Required action: From the first line to the last, reproduce the records below exactly, omitting any picture.

Recorded information:
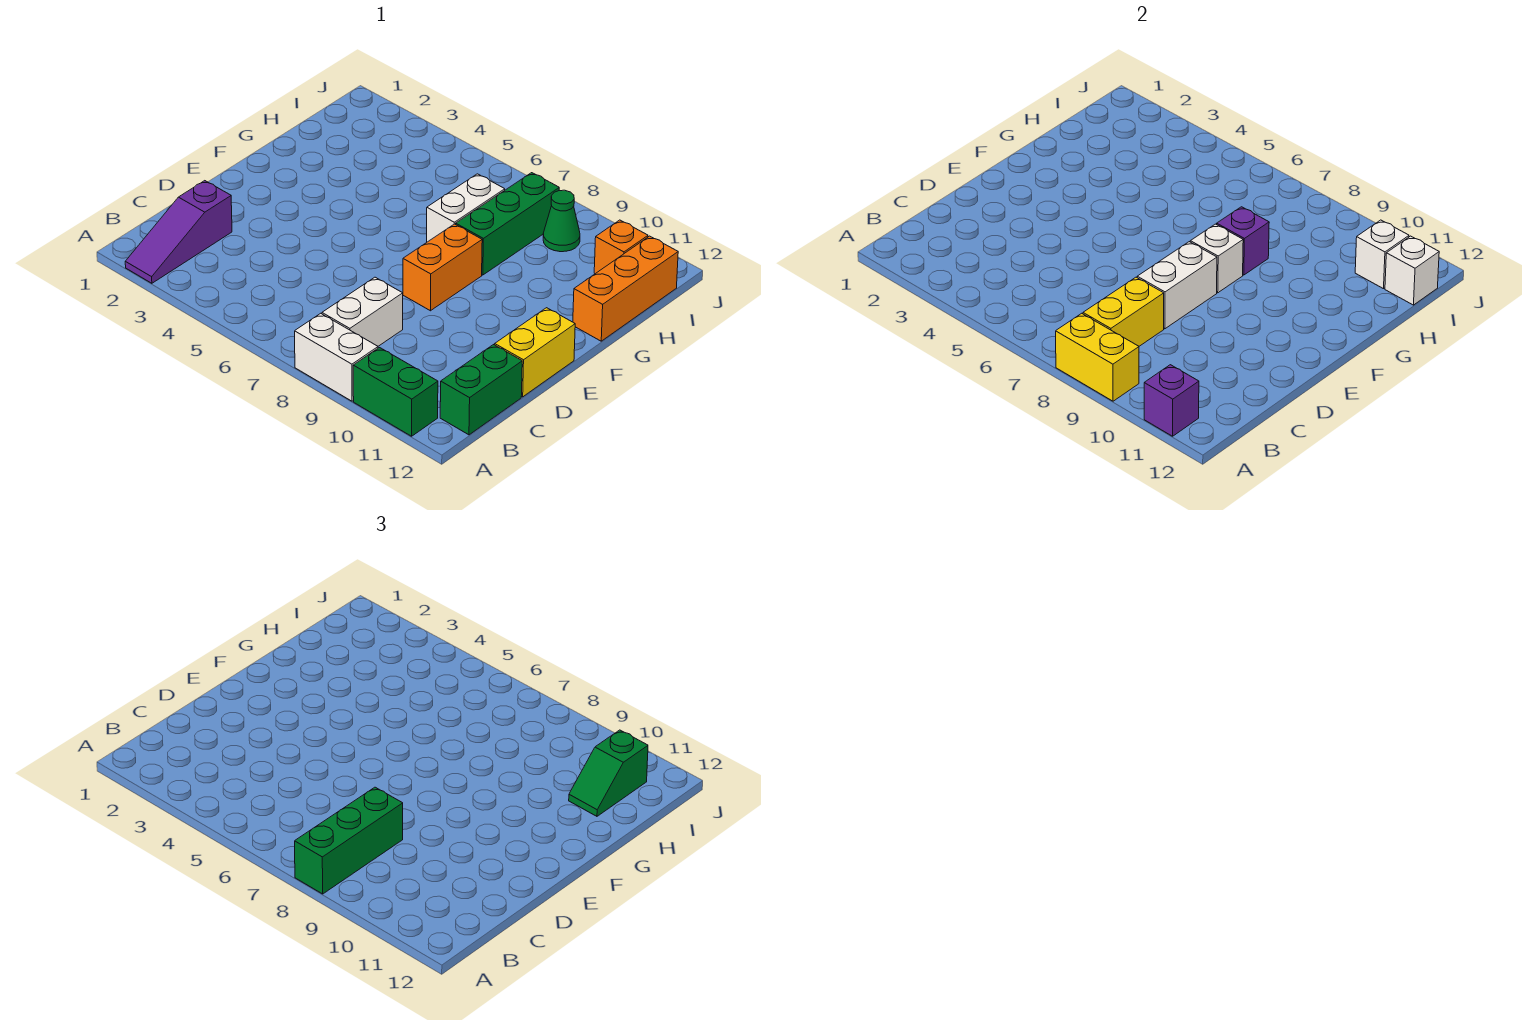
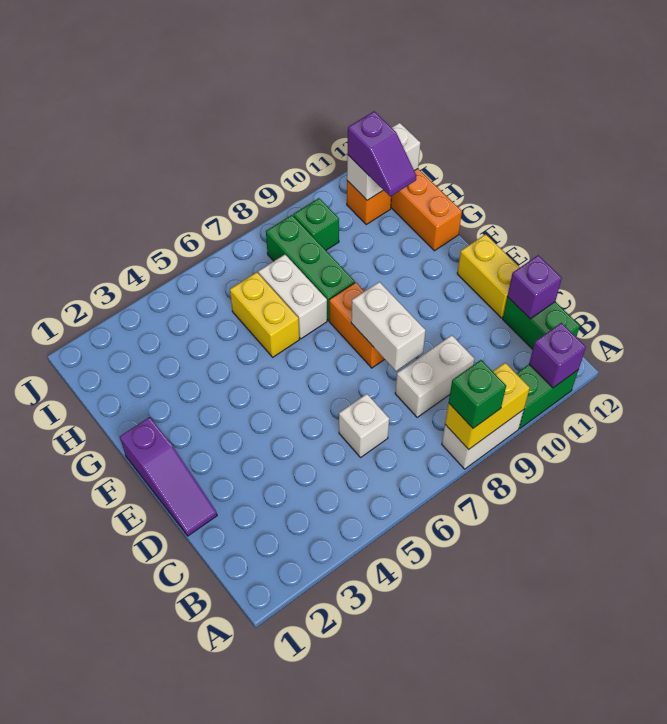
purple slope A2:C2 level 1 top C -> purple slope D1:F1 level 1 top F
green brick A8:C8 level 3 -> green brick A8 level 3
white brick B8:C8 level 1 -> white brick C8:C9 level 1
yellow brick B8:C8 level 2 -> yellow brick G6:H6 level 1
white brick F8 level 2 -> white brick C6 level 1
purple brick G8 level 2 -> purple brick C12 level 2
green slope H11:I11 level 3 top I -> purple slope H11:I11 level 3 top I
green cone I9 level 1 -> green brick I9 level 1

Response:
purple slope A2:C2 level 1 top C -> purple slope D1:F1 level 1 top F
green brick A8:C8 level 3 -> green brick A8 level 3
white brick B8:C8 level 1 -> white brick C8:C9 level 1
yellow brick B8:C8 level 2 -> yellow brick G6:H6 level 1
white brick F8 level 2 -> white brick C6 level 1
purple brick G8 level 2 -> purple brick C12 level 2
green slope H11:I11 level 3 top I -> purple slope H11:I11 level 3 top I
green cone I9 level 1 -> green brick I9 level 1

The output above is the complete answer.